Goal of the exercise: Only the lines from the one that contains "J2 pin 1: VCC -> VO" to the end of the material below are wanted, each duplicated exactly.

Segment Start: Data records

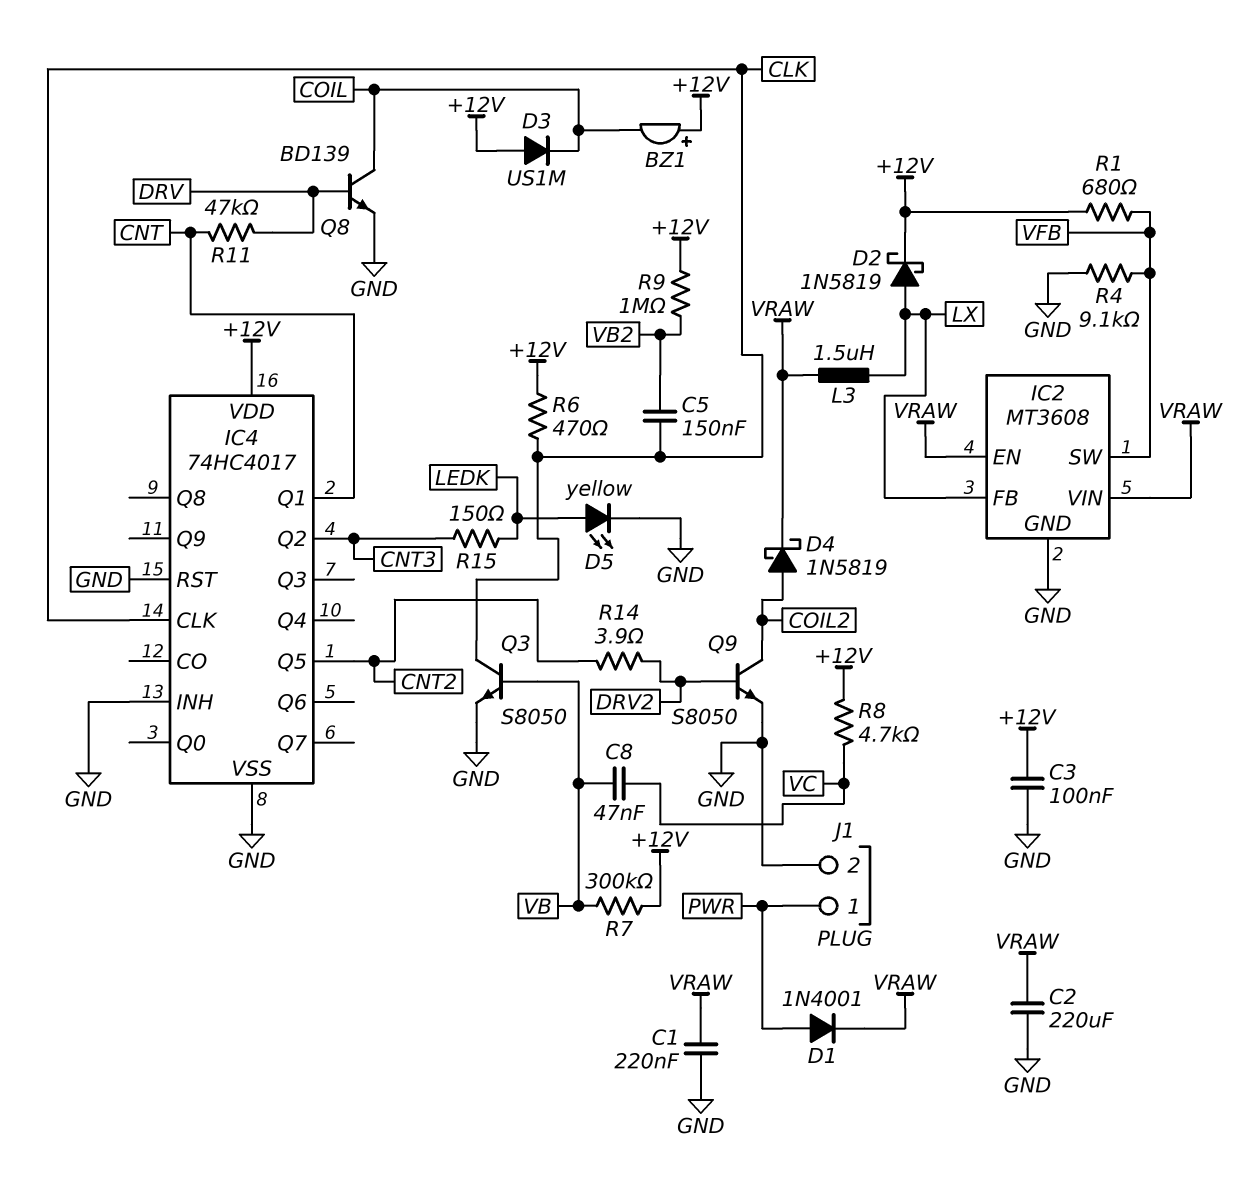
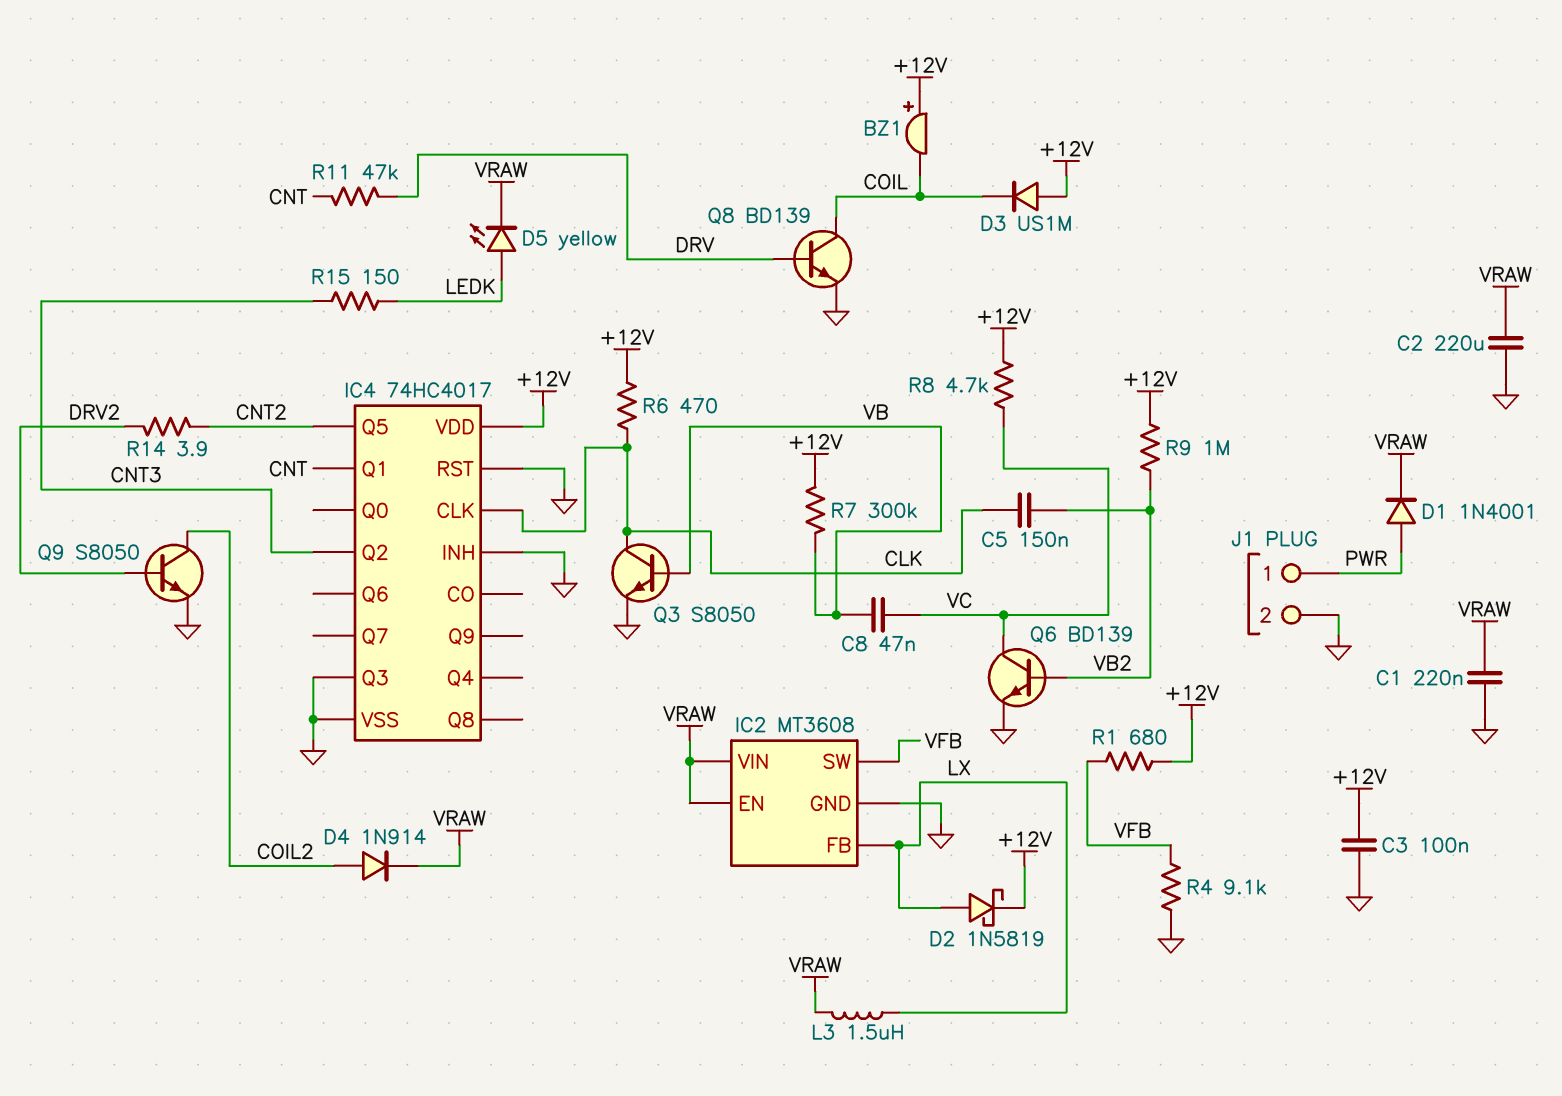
D4: schottky 1N5819 (A COIL2, K VRAW) -> diode 1N914 (A COIL2, K VRAW)
D5: LED yellow (A LEDK, K GND) -> LED yellow (A LEDK, K VRAW)
IC4 pin Q3: none -> GND
Q6: none -> NPN BD139 (B VB2, C VC, E GND)

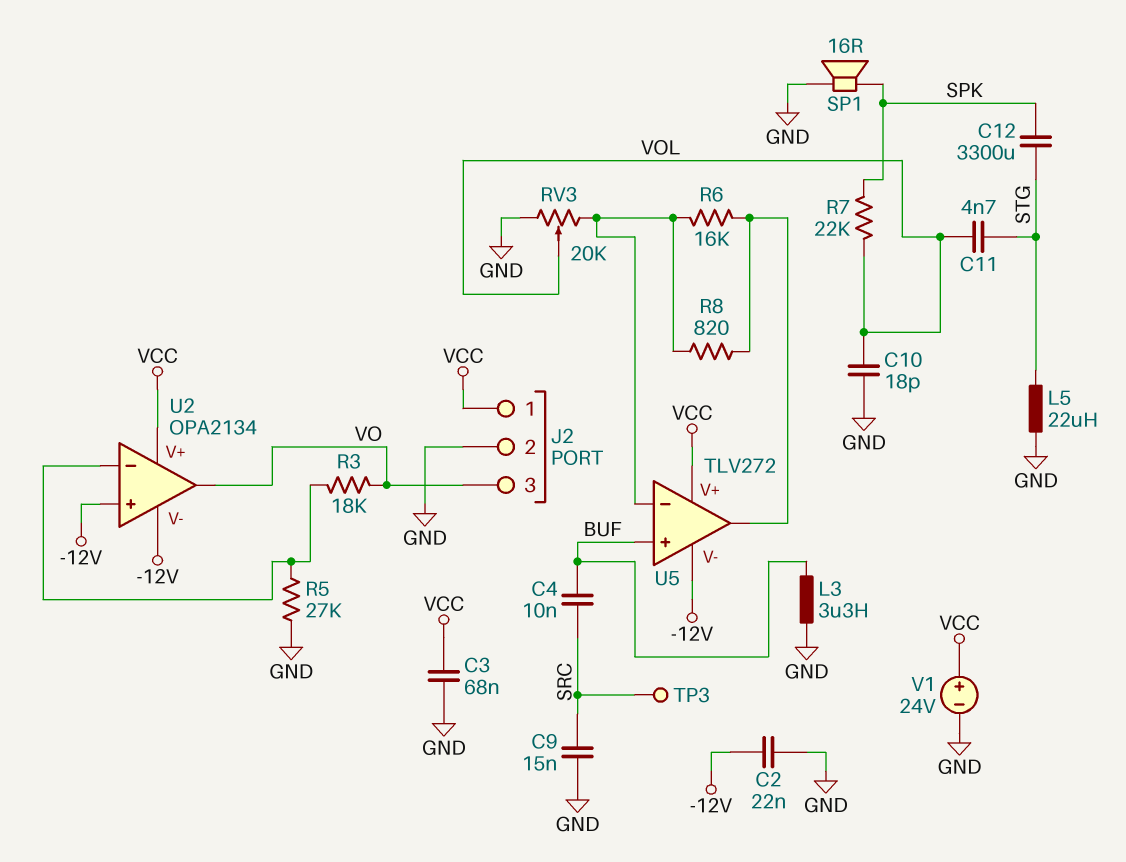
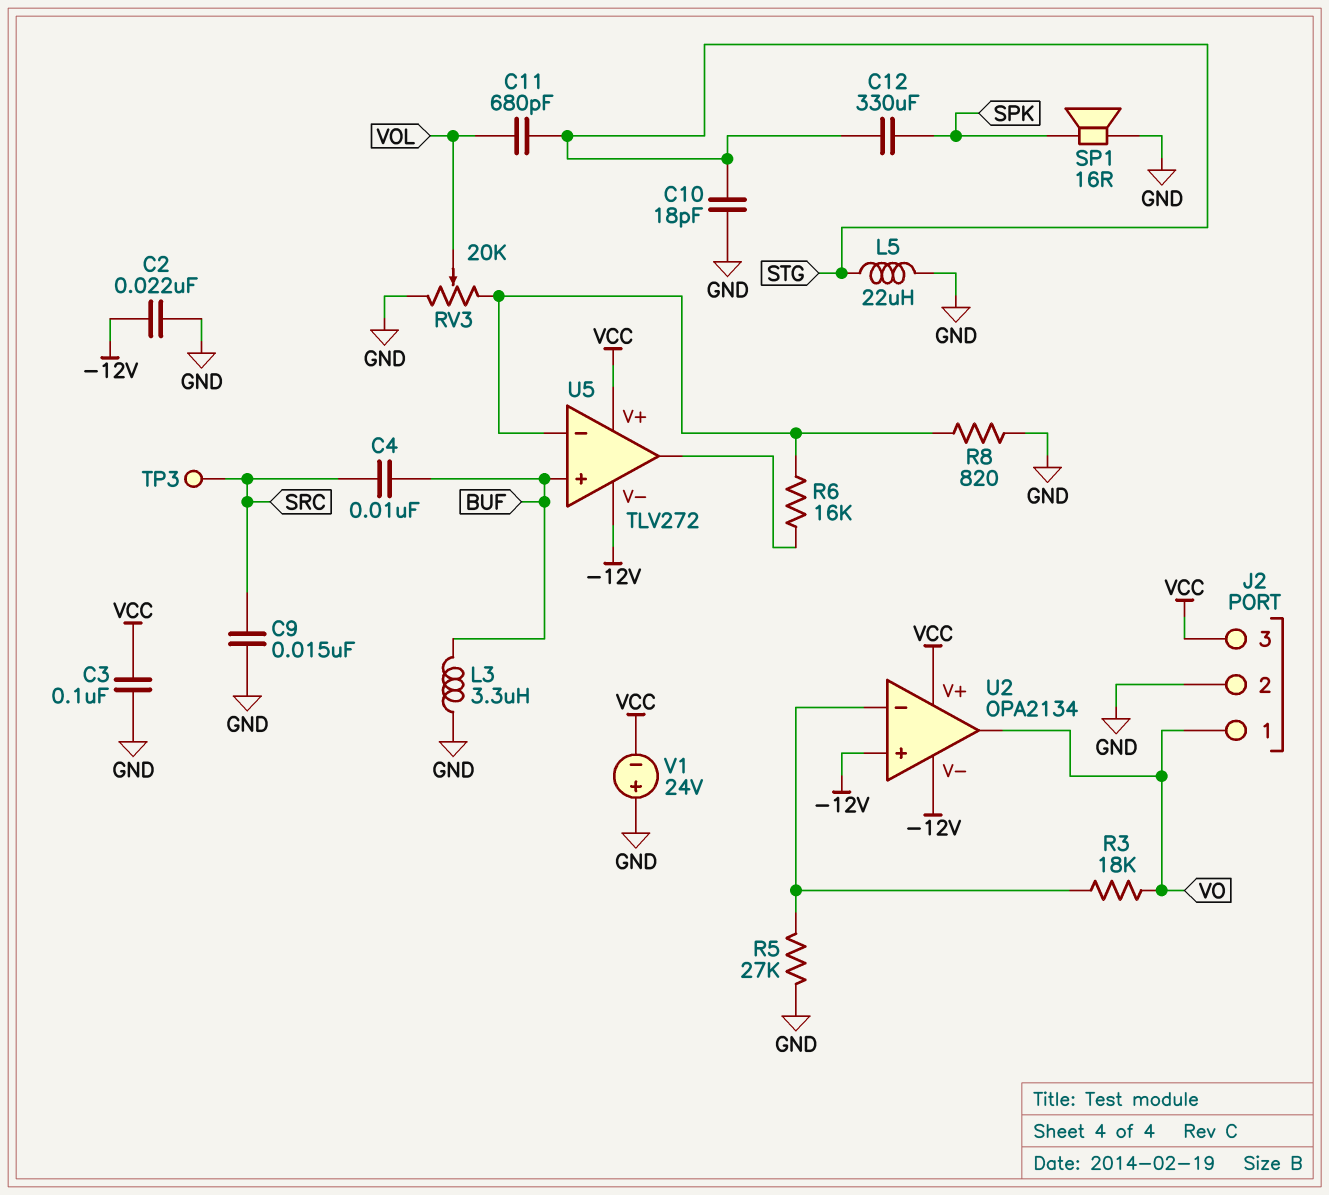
C3: 68nF (GND, VCC) -> 100nF (GND, VCC)
C10: 18pF (GND, VOL) -> 18pF (GND, STG)
C11: 4.7nF (STG, VOL) -> 680pF (STG, VOL)
C12: 3300uF (SPK, STG) -> 330uF (SPK, STG)
J2 pin 1: VCC -> VO
J2 pin 3: VO -> VCC
R7: 22k (SPK, VOL) -> none
R8: 820 (U5/in-, U5/out) -> 820 (GND, U5/in-)
V1: 24V (plus VCC, minus GND) -> 24V (plus GND, minus VCC)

Segment End: Data records

Response to the task:
J2 pin 1: VCC -> VO
J2 pin 3: VO -> VCC
R7: 22k (SPK, VOL) -> none
R8: 820 (U5/in-, U5/out) -> 820 (GND, U5/in-)
V1: 24V (plus VCC, minus GND) -> 24V (plus GND, minus VCC)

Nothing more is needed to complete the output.